*** Opening DATA LISTING ***

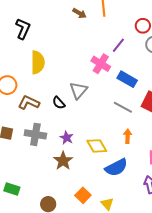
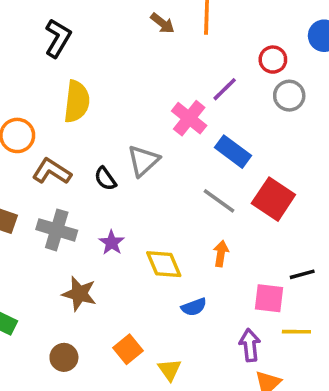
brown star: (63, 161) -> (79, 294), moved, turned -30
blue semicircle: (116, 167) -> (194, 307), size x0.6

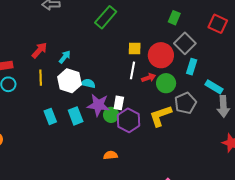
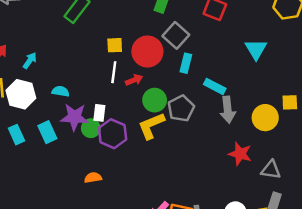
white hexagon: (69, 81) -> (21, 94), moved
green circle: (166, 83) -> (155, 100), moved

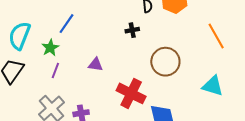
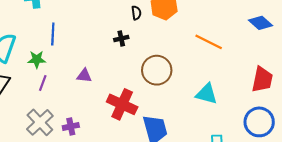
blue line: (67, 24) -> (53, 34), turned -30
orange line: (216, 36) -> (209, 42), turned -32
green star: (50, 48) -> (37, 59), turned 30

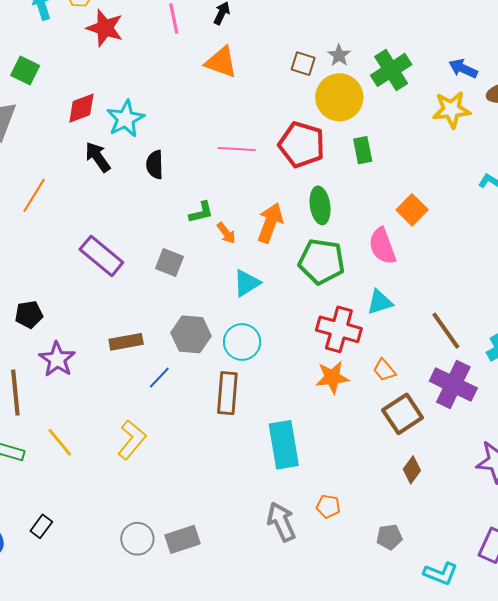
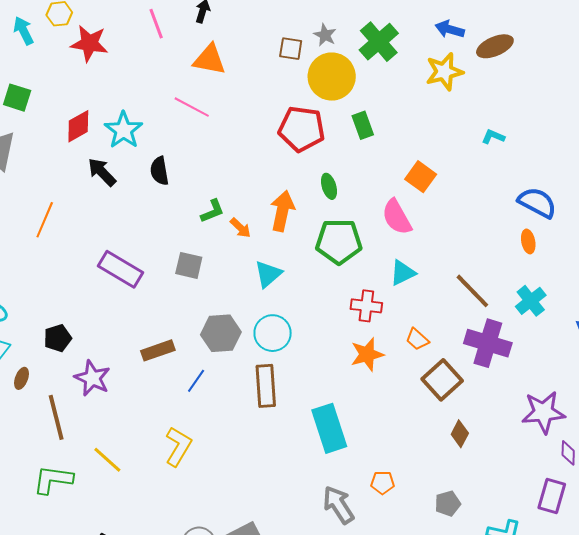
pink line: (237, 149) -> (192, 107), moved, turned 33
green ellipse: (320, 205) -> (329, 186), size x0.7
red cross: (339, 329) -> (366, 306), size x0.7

*** Closing DATA LISTING ***

## WHAT IS NEEDED
Retype exactly. Include each line from the start of the material through the line holding "blue line: (67, 24) -> (53, 34), turned -30", and leave the pictures out.

## EXERCISE RESULT
brown star: (63, 161) -> (79, 294), moved, turned -30
blue semicircle: (116, 167) -> (194, 307), size x0.6

white hexagon: (69, 81) -> (21, 94), moved
green circle: (166, 83) -> (155, 100), moved

blue line: (67, 24) -> (53, 34), turned -30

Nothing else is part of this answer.